[Your task] Starting at the line that contains "removed,Kaktus/weiß,(290 246 343", copy every line to the end of the material below exactly, and omit the pictures.

##### Input

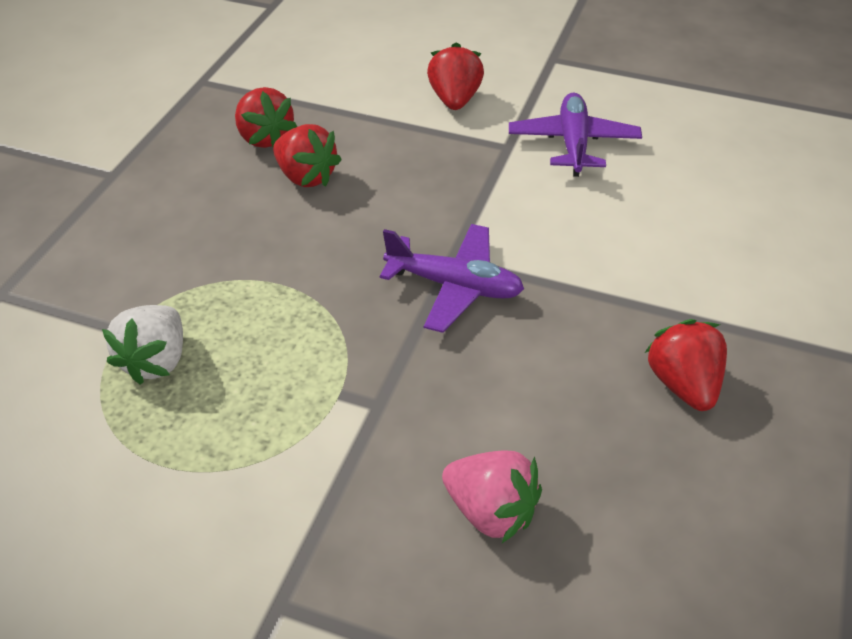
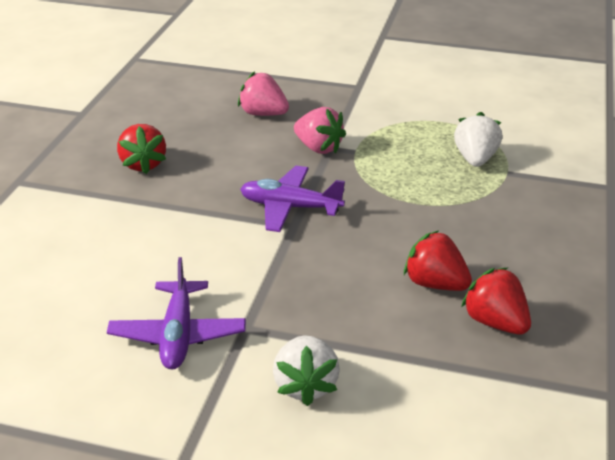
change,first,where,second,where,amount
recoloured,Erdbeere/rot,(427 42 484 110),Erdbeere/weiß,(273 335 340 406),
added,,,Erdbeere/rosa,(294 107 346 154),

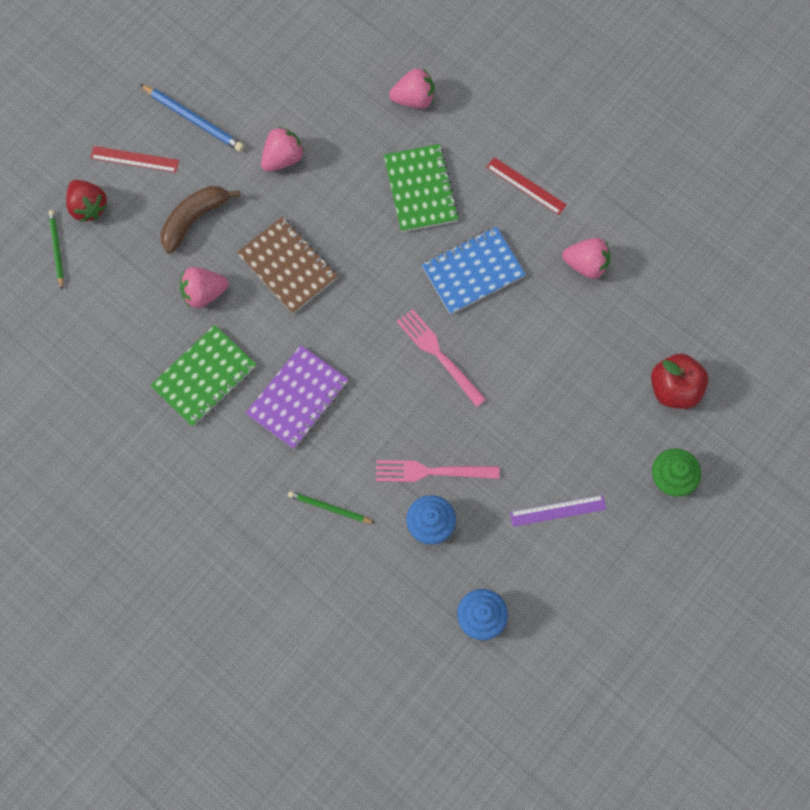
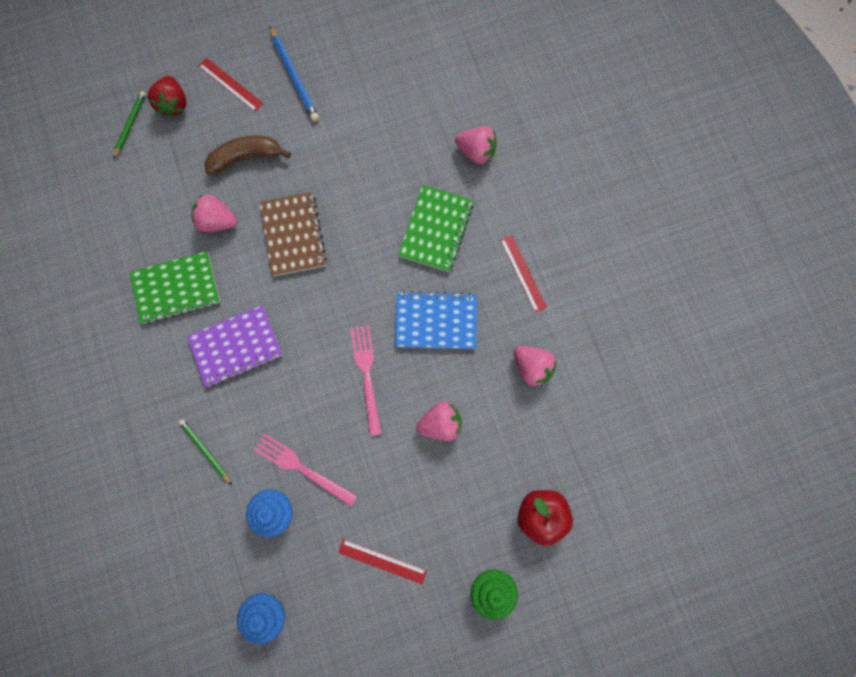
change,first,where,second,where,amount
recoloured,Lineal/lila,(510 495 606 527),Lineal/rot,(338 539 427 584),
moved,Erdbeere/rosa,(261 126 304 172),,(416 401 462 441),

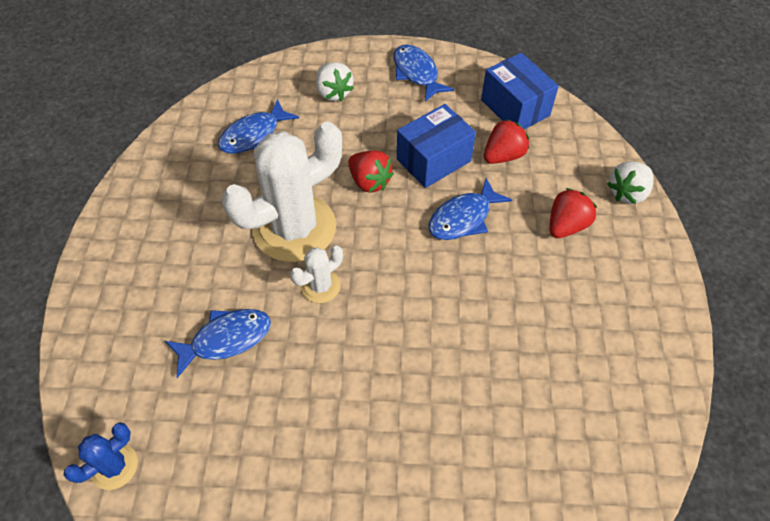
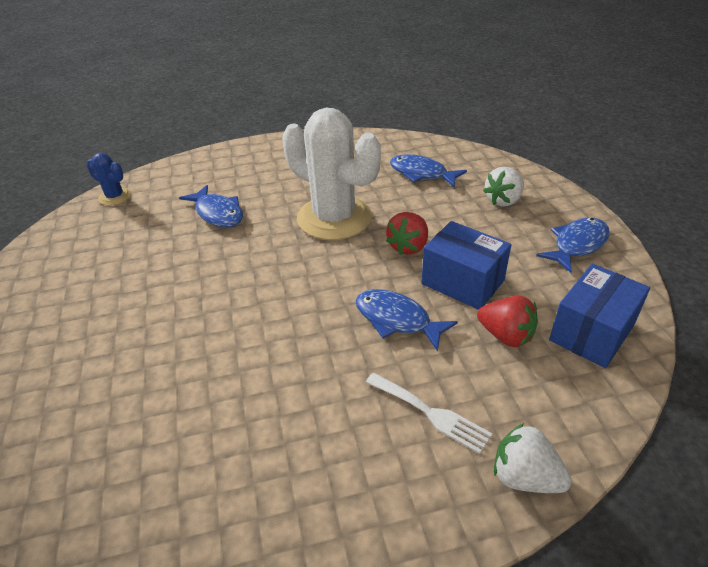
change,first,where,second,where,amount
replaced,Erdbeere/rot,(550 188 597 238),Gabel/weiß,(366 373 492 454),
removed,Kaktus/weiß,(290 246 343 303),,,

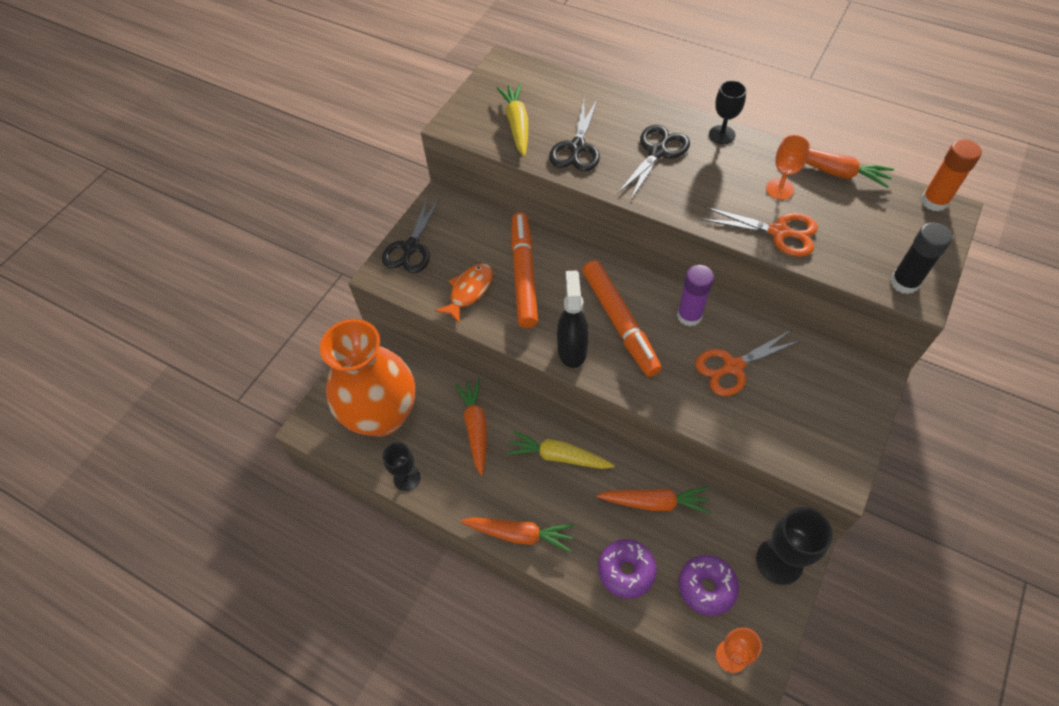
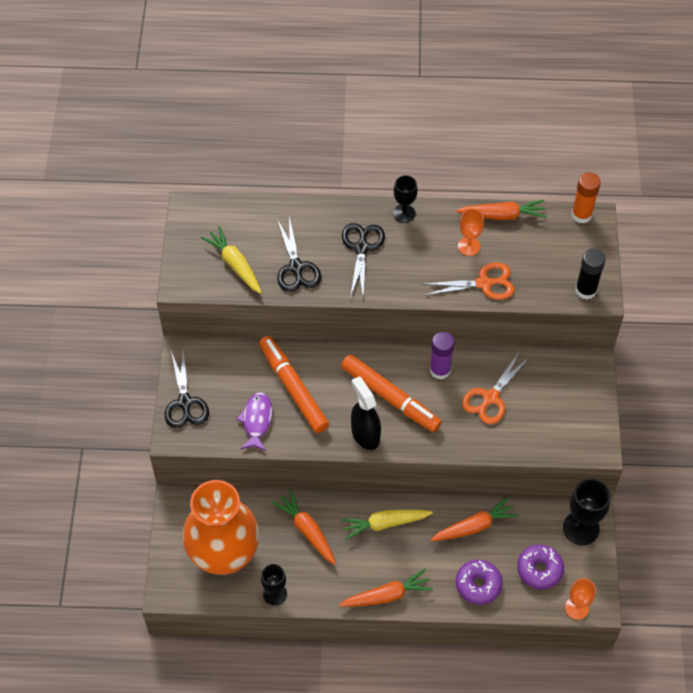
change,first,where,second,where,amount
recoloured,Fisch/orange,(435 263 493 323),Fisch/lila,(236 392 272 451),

##########

[Response box]
removed,Kaktus/weiß,(290 246 343 303),,,

change,first,where,second,where,amount
recoloured,Fisch/orange,(435 263 493 323),Fisch/lila,(236 392 272 451),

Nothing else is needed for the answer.